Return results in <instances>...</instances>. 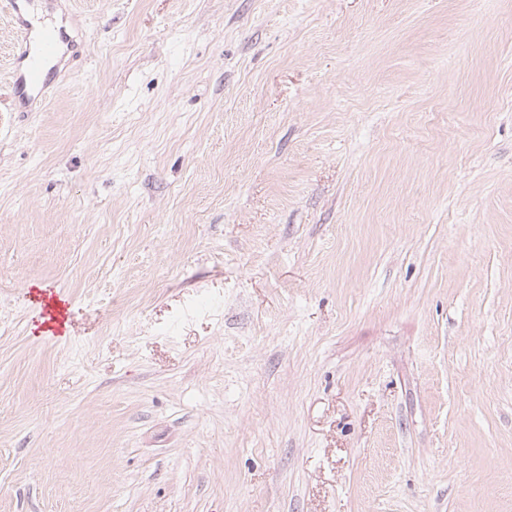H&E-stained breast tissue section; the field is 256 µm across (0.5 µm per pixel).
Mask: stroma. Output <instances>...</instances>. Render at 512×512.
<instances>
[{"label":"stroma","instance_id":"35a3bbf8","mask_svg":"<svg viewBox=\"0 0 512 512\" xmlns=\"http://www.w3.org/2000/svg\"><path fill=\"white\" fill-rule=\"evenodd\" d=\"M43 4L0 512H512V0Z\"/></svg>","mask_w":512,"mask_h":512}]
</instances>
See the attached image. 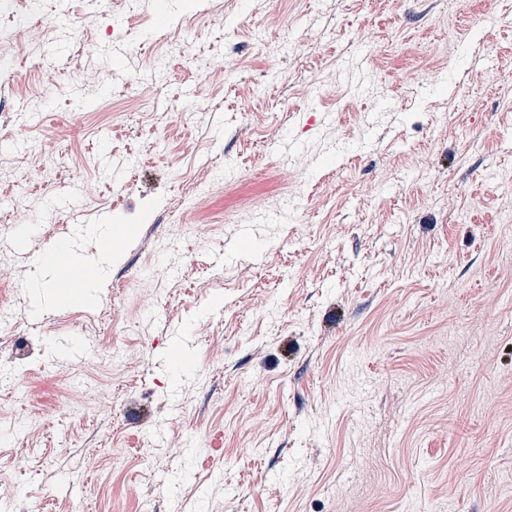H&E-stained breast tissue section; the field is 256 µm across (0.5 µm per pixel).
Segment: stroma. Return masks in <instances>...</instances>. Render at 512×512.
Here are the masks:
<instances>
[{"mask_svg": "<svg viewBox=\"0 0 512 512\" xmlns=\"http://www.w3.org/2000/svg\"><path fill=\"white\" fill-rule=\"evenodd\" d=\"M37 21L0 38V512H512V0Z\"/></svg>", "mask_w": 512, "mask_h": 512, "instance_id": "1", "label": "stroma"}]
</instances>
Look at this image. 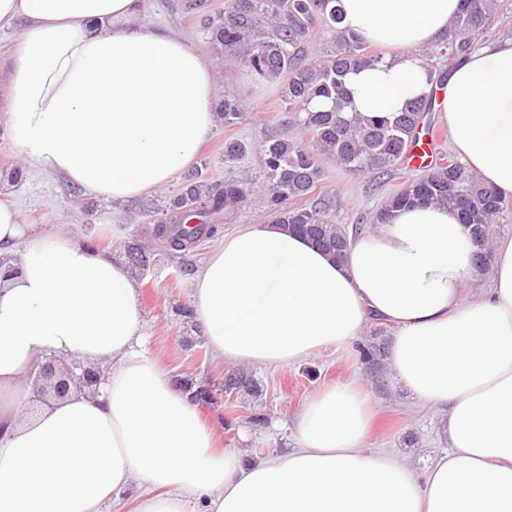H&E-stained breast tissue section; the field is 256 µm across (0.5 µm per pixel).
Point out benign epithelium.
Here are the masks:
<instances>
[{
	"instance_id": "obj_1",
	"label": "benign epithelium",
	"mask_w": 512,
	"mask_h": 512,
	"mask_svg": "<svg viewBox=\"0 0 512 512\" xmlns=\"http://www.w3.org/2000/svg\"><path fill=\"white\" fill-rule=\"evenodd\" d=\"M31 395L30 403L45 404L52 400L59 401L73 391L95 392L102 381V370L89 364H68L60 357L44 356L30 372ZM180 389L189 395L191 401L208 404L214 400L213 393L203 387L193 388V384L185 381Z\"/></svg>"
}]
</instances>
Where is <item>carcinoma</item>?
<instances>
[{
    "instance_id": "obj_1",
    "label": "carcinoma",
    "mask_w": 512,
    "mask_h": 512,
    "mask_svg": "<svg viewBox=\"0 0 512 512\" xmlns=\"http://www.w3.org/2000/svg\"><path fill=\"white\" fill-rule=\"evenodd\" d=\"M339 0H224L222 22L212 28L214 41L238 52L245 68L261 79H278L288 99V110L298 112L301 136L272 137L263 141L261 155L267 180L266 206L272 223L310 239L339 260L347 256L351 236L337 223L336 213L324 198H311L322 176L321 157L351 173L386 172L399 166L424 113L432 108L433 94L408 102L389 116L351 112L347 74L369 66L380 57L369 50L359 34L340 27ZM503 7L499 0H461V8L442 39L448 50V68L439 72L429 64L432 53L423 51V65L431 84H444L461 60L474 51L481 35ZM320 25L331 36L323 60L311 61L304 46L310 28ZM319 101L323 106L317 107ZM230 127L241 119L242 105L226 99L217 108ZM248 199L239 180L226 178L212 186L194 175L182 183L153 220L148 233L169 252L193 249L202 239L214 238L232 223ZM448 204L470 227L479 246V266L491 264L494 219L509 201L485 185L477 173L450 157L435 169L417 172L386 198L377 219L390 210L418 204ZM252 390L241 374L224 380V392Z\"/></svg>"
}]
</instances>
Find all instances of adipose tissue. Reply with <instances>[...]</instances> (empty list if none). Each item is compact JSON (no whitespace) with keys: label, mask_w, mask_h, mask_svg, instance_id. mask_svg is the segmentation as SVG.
==
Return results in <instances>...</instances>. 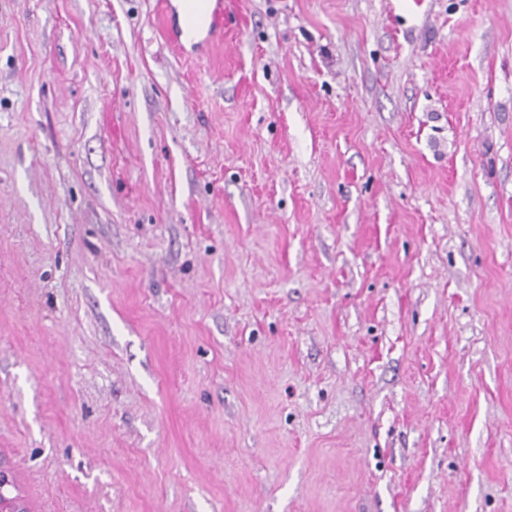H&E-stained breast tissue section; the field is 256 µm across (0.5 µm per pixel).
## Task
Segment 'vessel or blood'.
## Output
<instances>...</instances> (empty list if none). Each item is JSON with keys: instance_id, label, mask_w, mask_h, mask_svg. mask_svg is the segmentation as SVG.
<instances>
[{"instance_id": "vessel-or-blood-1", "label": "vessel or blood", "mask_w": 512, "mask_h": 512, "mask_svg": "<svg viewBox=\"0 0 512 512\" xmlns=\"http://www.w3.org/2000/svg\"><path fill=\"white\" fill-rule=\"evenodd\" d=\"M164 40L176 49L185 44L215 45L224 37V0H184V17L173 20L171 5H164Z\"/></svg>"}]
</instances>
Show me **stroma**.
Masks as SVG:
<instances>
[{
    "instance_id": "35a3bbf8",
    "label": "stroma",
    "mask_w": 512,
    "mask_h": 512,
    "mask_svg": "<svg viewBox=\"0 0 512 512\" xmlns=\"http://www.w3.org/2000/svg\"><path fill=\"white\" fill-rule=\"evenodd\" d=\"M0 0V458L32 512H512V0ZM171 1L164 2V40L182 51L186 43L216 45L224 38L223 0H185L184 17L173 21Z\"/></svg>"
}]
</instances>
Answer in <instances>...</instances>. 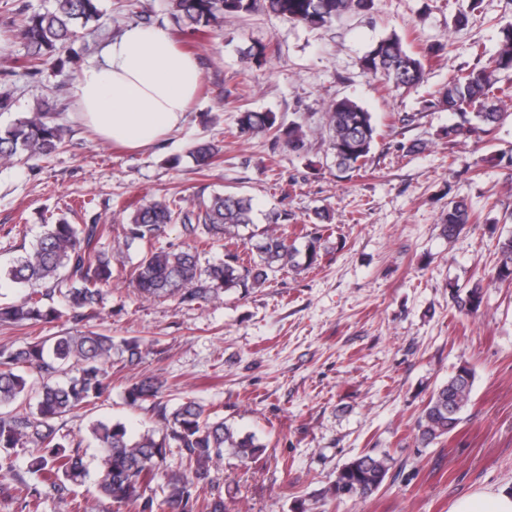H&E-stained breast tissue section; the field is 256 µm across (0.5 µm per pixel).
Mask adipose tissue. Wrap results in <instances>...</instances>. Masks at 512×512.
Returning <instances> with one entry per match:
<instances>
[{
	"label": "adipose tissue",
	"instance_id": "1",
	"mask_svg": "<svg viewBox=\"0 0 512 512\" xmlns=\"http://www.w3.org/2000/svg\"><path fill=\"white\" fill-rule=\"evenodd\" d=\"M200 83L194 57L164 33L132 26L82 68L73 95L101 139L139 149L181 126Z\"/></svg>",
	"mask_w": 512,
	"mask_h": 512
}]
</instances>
...
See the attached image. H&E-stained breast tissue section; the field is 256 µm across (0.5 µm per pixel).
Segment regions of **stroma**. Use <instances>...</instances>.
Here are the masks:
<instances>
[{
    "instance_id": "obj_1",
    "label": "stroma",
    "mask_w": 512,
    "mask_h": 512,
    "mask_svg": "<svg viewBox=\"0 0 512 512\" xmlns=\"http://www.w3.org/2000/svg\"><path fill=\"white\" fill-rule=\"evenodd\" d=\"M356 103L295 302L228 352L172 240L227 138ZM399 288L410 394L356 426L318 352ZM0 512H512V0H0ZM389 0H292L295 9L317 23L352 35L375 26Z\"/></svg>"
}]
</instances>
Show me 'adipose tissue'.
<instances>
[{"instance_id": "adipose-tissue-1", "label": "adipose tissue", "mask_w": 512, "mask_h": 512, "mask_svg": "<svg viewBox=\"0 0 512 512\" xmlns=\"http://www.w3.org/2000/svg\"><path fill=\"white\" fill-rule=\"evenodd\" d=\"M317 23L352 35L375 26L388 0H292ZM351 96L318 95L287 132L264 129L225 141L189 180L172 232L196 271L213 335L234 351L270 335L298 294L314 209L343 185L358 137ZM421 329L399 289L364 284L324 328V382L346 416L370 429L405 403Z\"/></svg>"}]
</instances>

__Objective__. Exactly repeat the lines from the line with "Point out benign epithelium." to the line with "Find all instances", including both, and output nothing else.

__Answer to the exercise__.
Point out benign epithelium.
Here are the masks:
<instances>
[{
	"instance_id": "obj_1",
	"label": "benign epithelium",
	"mask_w": 512,
	"mask_h": 512,
	"mask_svg": "<svg viewBox=\"0 0 512 512\" xmlns=\"http://www.w3.org/2000/svg\"><path fill=\"white\" fill-rule=\"evenodd\" d=\"M31 395L30 403L45 404L52 400L59 401L73 391L95 392L102 381V370L89 364H68L60 357L44 356L30 372ZM180 389L189 395L191 401L208 404L214 400L213 393L203 387L193 388V384L185 381Z\"/></svg>"
}]
</instances>
Where is <item>carcinoma</item>?
<instances>
[{
    "instance_id": "obj_1",
    "label": "carcinoma",
    "mask_w": 512,
    "mask_h": 512,
    "mask_svg": "<svg viewBox=\"0 0 512 512\" xmlns=\"http://www.w3.org/2000/svg\"><path fill=\"white\" fill-rule=\"evenodd\" d=\"M339 0H224L222 22L212 28L214 41L238 52L245 68L261 79H278L288 99V110L298 112L301 136L272 137L263 141L261 155L267 180L266 206L272 223L310 239L339 260L347 256L351 236L337 223L336 213L324 198H311L322 176L321 157L351 173L386 172L399 166L424 113L432 108L433 94L408 102L389 116L351 112L347 74L369 66L380 57L369 50L359 34L340 27ZM503 7L499 0H461V8L442 39L448 50V68L439 72L429 64L432 53L423 51V65L431 84H444L461 60L474 51L481 35ZM320 25L331 36L323 60L311 61L304 46L310 28ZM319 101L323 106L317 107ZM230 127L241 119L242 105L226 99L217 108ZM248 199L239 180L226 178L212 186L194 175L182 183L153 220L148 233L169 252L193 249L202 239L214 238L232 223ZM448 204L470 227L479 246V266L491 264L494 219L509 201L485 185L477 173L450 157L435 169L417 172L386 198L377 219L390 210L418 204ZM252 390L241 374L224 380V392Z\"/></svg>"
}]
</instances>
Find all instances of adipose tissue. Reply with <instances>[...]</instances> (empty list if none). Each item is compact JSON (no whitespace) with keys: label, mask_w, mask_h, mask_svg, instance_id. mask_svg is the segmentation as SVG.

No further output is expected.